What you return should be the complete data below, word for word, with no pictures in it.

○ ○ ○ ○ ○

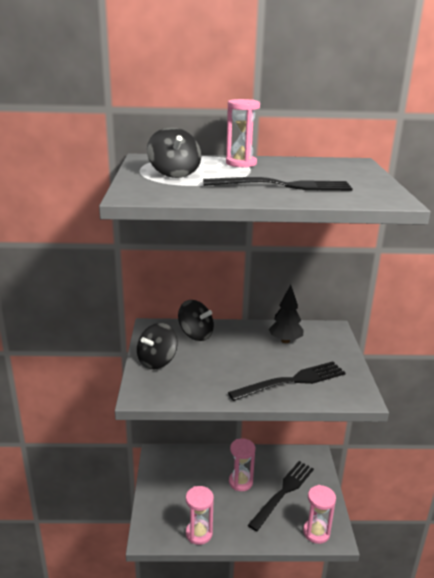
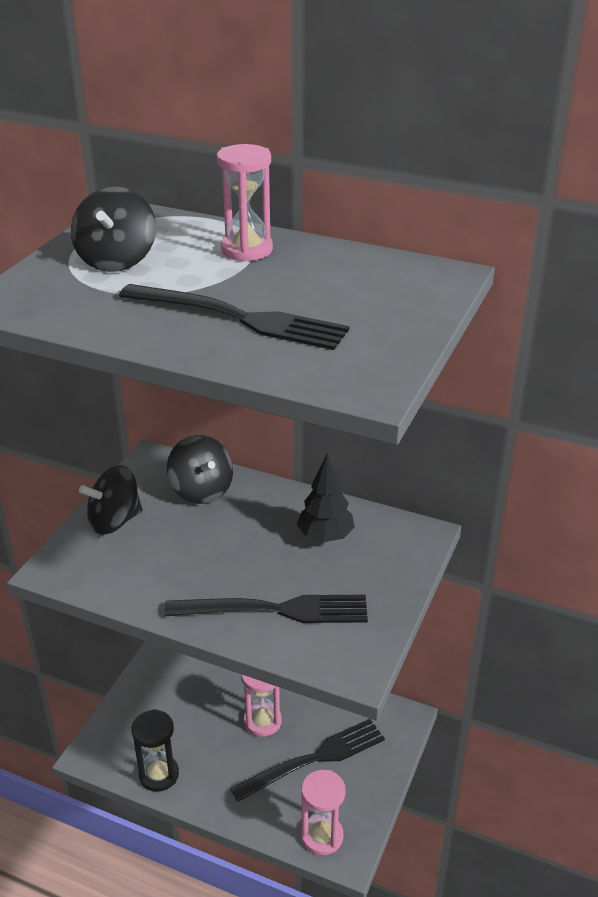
camera: 25 degrees right, 10 degrees up
(199, 533) = (159, 774): pink hourglass -> black hourglass

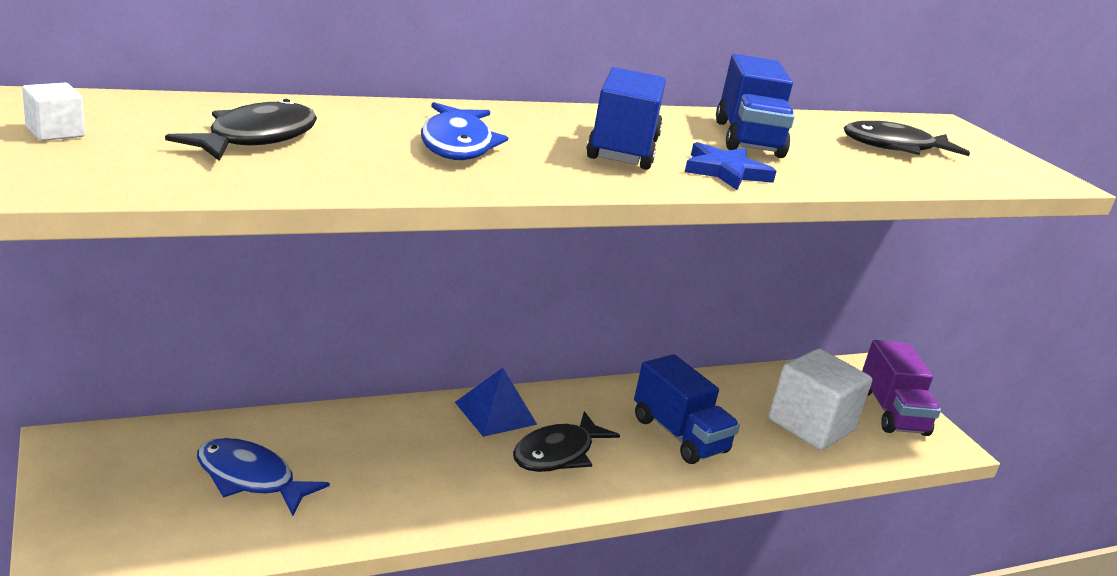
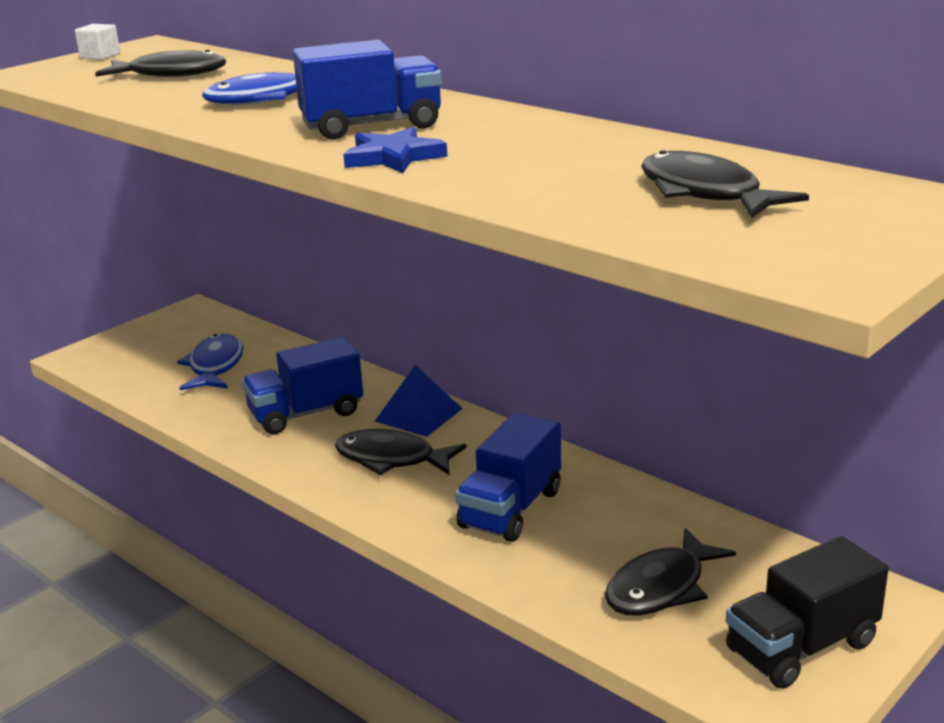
camera: 70 degrees right, 0 degrees up
(748, 139) = (532, 147): blue truck -> blue truck (306, 414)
(810, 425) = (661, 587): white cube -> black fish
(891, 412) = (801, 647): purple truck -> black truck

○ ○ ○ ○ ○

■ **Answer**:
camera: 25 degrees right, 10 degrees up
(199, 533) = (159, 774): pink hourglass -> black hourglass

camera: 70 degrees right, 0 degrees up
(748, 139) = (532, 147): blue truck -> blue truck (306, 414)
(810, 425) = (661, 587): white cube -> black fish
(891, 412) = (801, 647): purple truck -> black truck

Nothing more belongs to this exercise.